▸ **Source records**:

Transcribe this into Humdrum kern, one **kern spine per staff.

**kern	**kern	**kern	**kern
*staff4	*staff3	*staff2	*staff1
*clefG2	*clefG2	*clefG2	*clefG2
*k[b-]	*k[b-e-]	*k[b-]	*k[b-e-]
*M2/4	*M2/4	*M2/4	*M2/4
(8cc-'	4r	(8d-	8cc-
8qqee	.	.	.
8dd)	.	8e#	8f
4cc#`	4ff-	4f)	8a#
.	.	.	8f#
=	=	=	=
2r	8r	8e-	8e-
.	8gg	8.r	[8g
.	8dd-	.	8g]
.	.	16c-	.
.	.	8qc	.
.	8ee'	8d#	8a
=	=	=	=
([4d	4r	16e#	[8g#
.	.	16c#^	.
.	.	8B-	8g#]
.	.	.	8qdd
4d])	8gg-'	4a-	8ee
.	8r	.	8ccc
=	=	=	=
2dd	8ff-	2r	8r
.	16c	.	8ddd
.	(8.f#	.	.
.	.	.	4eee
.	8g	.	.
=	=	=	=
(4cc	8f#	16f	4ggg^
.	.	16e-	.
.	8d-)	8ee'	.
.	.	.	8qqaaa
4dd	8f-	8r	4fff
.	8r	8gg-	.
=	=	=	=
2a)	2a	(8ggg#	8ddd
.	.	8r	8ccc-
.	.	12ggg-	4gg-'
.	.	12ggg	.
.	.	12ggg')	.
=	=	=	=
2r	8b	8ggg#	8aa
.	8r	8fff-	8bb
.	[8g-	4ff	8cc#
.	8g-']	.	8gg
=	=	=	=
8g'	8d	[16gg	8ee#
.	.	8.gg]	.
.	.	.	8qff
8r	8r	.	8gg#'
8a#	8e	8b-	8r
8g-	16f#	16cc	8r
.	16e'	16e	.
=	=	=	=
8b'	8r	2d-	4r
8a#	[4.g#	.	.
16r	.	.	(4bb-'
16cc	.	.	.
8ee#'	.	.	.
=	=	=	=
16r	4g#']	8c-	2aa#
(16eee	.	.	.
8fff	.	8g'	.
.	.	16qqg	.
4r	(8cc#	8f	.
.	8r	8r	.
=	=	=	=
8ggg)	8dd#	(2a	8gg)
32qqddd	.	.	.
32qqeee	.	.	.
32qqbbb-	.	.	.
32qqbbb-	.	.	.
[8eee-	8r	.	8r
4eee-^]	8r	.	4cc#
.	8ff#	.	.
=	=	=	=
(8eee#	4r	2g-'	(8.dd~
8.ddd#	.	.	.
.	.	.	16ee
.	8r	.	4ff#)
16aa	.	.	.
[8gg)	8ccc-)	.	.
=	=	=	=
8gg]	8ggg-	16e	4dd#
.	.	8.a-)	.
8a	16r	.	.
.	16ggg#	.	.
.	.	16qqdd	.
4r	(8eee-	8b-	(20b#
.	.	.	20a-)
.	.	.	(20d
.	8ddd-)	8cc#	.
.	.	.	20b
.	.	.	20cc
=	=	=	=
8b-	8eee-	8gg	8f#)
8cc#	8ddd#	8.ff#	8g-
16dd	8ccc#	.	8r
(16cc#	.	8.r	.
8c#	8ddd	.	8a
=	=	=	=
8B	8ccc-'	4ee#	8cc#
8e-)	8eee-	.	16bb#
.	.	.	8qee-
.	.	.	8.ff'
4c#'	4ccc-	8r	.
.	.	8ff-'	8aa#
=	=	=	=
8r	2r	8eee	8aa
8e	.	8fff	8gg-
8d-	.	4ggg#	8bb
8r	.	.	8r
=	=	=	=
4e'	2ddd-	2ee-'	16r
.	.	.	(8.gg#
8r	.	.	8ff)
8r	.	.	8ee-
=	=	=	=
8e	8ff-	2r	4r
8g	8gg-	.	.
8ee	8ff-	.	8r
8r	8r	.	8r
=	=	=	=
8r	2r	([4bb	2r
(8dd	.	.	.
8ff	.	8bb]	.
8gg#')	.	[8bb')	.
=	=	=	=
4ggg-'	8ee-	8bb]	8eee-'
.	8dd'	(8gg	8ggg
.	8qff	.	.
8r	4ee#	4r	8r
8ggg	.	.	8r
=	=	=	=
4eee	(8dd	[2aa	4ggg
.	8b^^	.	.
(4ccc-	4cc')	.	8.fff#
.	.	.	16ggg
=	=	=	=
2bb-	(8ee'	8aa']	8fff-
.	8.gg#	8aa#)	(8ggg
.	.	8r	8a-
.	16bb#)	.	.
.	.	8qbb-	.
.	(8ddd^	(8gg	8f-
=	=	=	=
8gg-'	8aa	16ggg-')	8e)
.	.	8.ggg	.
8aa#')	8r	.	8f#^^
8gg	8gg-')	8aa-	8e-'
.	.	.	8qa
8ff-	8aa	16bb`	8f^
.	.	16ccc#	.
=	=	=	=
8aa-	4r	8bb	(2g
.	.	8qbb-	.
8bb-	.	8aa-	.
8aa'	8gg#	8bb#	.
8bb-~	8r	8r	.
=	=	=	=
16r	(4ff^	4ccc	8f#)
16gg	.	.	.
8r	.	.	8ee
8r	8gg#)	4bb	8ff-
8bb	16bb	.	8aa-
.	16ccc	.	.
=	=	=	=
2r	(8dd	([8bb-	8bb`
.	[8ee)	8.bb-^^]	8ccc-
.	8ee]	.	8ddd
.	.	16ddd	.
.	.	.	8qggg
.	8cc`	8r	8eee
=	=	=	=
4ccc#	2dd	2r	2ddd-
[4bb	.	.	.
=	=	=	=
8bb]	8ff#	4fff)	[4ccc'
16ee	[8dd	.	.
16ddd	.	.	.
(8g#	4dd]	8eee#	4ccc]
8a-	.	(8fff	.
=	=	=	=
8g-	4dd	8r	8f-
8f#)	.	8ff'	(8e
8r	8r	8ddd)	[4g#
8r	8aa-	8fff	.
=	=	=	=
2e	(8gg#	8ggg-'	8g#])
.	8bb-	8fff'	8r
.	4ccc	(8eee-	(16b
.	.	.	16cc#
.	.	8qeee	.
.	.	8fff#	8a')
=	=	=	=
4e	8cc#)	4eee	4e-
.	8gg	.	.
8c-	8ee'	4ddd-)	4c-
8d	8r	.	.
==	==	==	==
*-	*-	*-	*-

▸ **Your objective**: Copy out each line of the listing above that contains the string "kern".

▸ **Written answer**:
Transcribe this into Humdrum kern, one **kern spine per staff.
**kern	**kern	**kern	**kern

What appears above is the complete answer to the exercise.